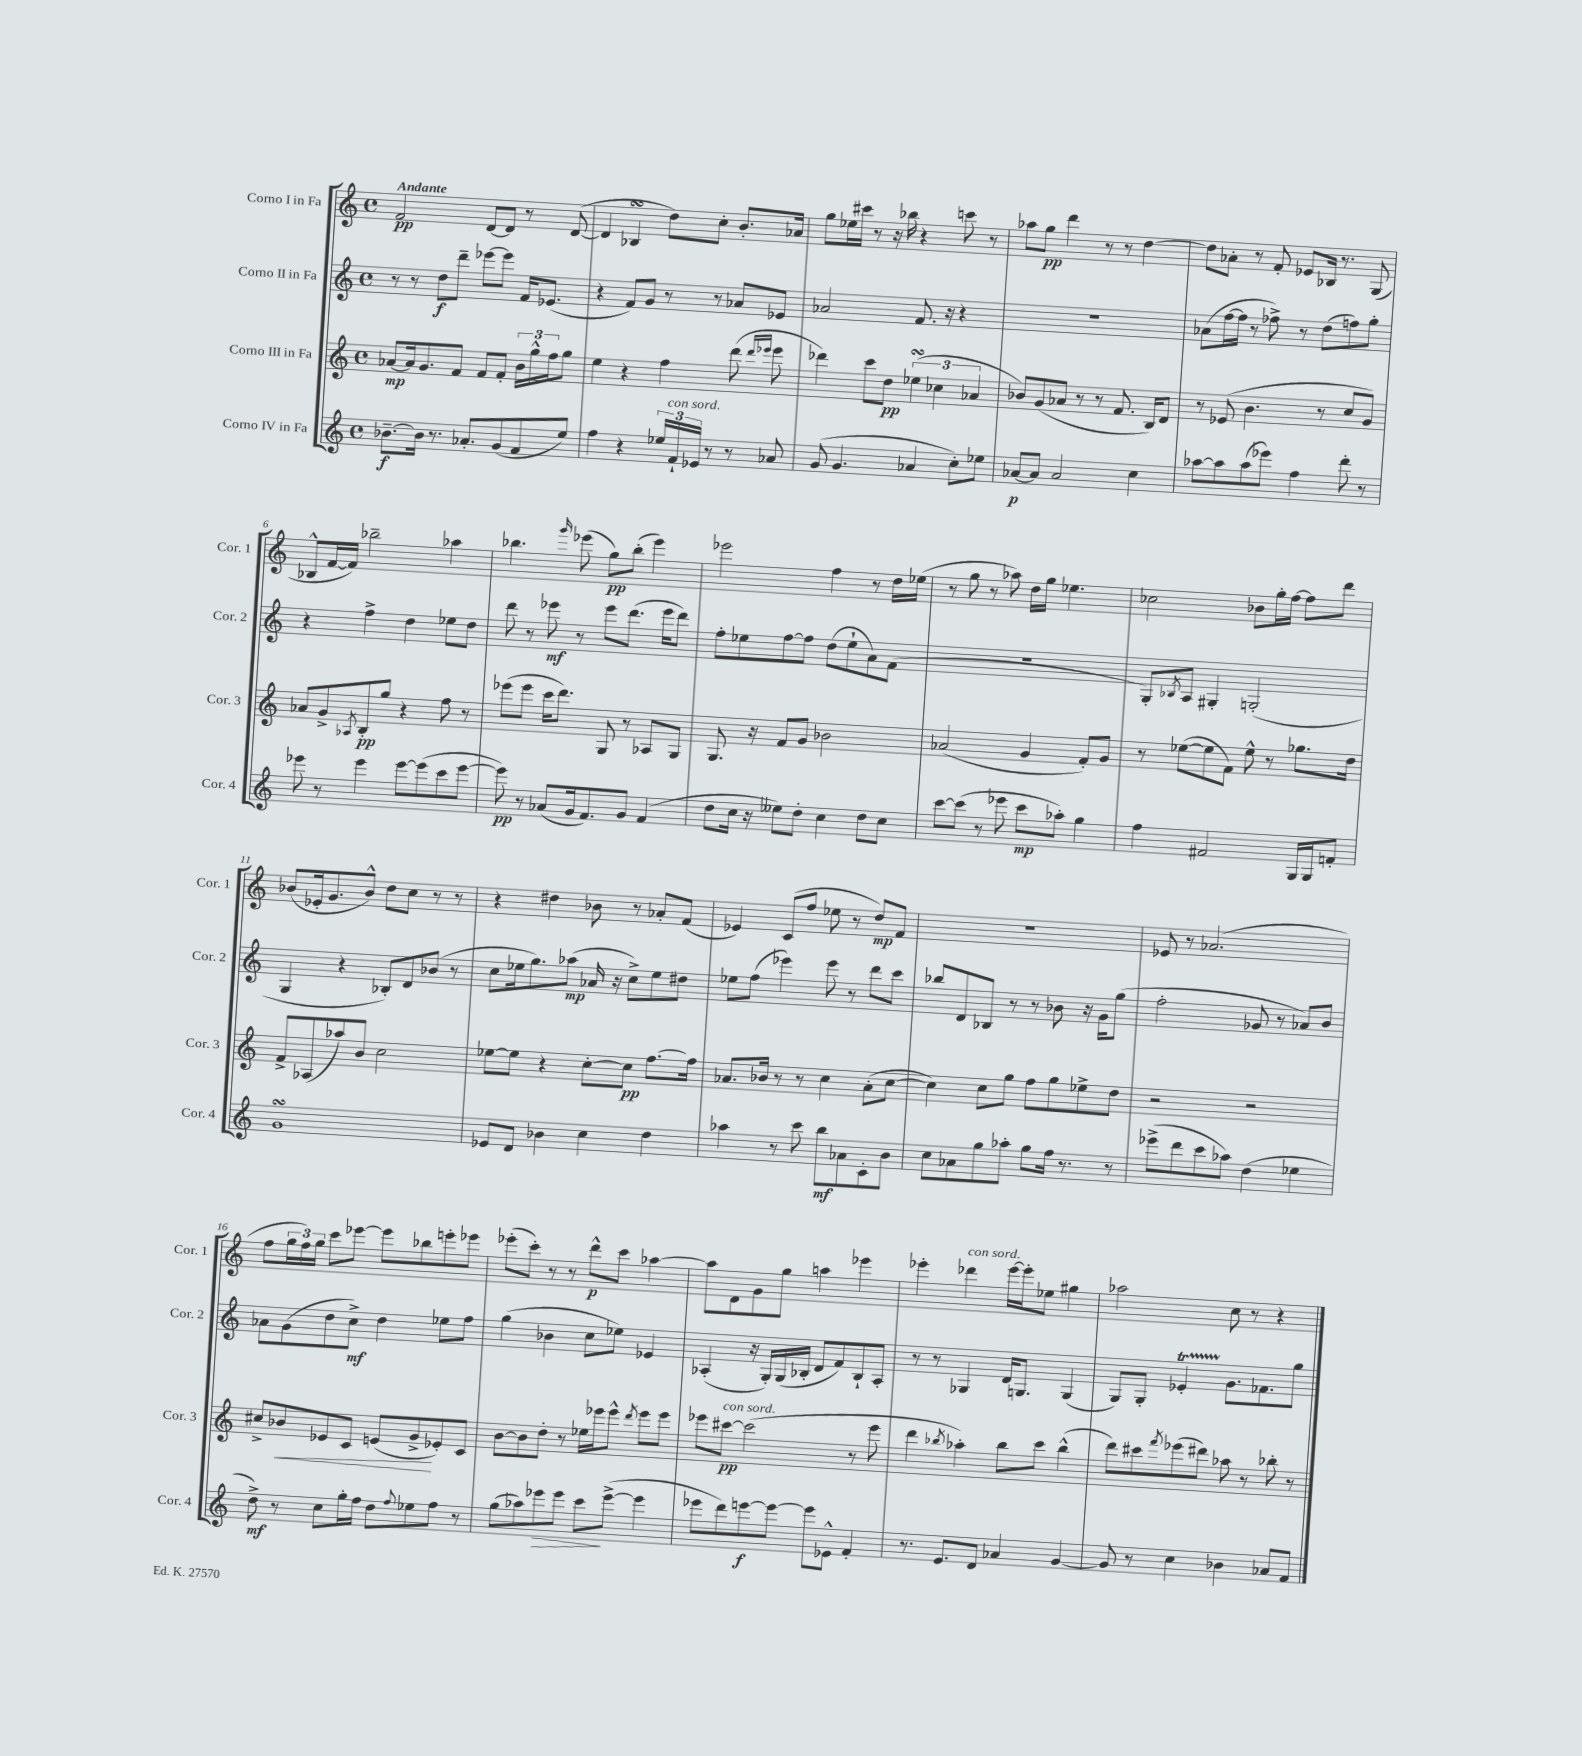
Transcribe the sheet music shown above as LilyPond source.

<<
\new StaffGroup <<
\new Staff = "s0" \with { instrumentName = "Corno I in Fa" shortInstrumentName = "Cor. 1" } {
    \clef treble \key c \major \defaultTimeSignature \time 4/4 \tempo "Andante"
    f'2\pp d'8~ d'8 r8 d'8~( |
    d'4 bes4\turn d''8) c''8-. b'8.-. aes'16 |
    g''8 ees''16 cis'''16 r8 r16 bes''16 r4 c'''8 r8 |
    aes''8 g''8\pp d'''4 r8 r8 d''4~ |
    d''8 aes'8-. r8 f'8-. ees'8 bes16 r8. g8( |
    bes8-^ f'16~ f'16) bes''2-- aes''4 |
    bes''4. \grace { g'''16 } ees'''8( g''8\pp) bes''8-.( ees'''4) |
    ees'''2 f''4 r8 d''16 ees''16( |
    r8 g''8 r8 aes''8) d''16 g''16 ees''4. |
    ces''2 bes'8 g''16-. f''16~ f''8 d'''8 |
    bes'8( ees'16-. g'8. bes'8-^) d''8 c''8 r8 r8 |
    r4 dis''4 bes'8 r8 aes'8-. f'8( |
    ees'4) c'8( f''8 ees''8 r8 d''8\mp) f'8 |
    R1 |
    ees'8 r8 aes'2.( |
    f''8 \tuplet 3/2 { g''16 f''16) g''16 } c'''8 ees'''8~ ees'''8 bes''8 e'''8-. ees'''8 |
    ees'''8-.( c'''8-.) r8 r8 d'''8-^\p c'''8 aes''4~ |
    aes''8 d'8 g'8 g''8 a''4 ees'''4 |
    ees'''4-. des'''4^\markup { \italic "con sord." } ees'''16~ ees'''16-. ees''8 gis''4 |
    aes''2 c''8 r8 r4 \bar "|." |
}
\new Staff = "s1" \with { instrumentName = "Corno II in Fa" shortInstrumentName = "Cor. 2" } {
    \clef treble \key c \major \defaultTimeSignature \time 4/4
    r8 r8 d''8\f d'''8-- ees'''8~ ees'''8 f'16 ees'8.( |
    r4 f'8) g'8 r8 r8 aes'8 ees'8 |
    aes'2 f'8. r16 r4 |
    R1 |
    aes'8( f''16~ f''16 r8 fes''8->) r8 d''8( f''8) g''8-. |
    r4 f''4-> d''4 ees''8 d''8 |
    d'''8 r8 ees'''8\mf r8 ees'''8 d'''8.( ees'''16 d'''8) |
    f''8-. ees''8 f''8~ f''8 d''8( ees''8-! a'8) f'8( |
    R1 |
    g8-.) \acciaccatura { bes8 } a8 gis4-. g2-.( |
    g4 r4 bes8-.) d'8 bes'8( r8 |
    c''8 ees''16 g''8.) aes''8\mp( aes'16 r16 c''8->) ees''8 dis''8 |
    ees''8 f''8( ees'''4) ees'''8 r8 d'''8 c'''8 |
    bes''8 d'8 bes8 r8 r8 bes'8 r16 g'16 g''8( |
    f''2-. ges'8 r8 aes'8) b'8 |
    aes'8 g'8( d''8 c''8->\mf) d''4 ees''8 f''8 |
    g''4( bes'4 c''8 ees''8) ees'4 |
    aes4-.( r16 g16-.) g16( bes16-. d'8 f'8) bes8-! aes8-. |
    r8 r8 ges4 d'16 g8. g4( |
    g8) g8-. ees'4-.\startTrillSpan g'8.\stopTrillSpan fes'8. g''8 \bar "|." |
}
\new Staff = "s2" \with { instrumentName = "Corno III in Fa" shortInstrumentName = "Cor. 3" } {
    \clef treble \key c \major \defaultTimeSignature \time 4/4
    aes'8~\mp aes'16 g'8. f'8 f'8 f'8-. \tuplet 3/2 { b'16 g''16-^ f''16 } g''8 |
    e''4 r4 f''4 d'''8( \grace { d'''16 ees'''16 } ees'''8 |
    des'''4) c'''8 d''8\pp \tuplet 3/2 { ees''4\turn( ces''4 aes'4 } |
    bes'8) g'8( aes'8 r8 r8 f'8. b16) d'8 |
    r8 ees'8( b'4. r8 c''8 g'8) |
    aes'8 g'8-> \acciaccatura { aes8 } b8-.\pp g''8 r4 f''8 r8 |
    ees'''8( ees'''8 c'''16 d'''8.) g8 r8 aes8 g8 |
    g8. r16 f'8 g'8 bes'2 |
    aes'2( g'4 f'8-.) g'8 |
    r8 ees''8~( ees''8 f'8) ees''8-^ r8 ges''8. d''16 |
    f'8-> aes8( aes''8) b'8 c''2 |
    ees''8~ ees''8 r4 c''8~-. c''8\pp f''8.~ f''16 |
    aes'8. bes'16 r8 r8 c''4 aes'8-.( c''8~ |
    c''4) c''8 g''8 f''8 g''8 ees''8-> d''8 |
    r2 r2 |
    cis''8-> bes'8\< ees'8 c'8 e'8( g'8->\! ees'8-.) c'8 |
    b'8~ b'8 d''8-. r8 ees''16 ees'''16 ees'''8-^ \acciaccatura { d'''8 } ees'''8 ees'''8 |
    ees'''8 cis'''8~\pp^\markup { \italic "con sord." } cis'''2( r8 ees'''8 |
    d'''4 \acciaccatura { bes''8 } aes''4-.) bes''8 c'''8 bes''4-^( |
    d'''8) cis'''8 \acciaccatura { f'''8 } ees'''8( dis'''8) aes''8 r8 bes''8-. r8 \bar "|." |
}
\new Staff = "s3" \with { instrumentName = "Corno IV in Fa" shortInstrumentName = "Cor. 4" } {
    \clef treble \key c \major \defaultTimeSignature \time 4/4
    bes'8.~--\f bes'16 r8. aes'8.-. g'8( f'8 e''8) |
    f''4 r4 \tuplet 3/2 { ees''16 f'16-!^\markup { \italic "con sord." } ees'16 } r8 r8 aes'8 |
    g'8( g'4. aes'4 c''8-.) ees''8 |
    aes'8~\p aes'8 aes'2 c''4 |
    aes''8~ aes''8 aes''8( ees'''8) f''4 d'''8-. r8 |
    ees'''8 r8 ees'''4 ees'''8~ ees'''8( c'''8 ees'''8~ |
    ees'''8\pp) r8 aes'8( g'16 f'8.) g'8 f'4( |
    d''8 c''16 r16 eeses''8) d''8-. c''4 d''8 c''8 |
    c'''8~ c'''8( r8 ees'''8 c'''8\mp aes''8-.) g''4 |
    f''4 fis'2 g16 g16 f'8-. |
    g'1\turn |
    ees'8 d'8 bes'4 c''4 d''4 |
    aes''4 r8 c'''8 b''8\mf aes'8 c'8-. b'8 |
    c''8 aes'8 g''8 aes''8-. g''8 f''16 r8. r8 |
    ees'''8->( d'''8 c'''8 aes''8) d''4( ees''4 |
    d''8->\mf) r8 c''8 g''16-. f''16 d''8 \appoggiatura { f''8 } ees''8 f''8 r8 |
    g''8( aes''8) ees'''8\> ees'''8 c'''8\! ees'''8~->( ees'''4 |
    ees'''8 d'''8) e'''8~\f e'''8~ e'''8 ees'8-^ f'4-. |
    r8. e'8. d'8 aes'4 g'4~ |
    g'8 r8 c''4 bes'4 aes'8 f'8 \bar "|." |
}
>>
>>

□ □ □ □

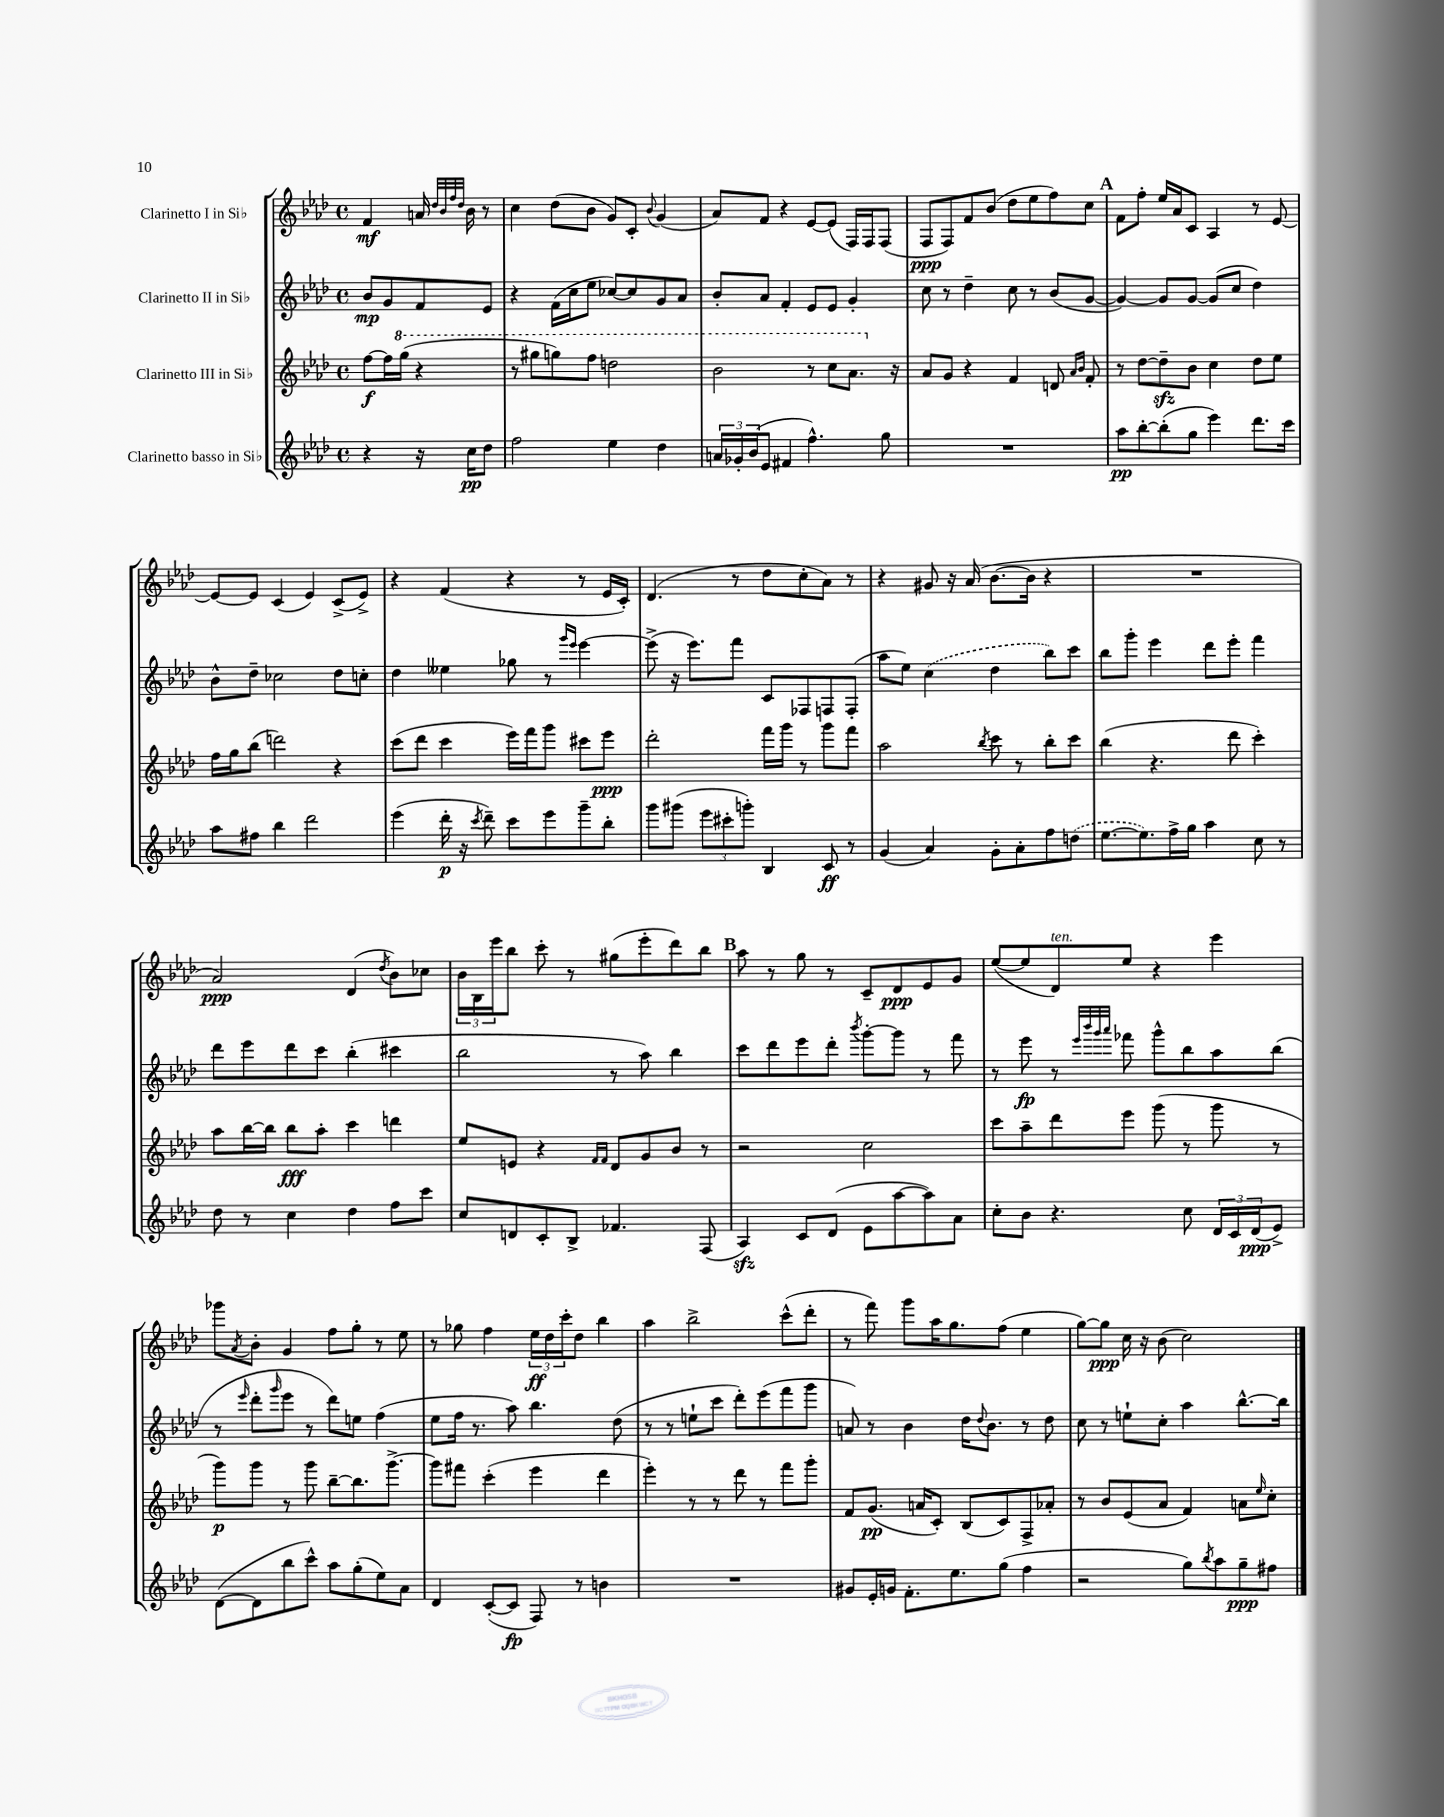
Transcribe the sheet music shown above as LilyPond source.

□ □ □ □

**Exercise goal**. Show each line in the records that contains the string "sord". Case must match.

**Expected answer**.
    ees'''4-. des'''4^\markup { \italic "con sord." } ees'''16~ ees'''16-. ees''8 gis''4 |
    ees'''8 cis'''8~\pp^\markup { \italic "con sord." } cis'''2( r8 ees'''8 |
    f''4 r4 \tuplet 3/2 { ees''16 f'16-!^\markup { \italic "con sord." } ees'16 } r8 r8 aes'8 |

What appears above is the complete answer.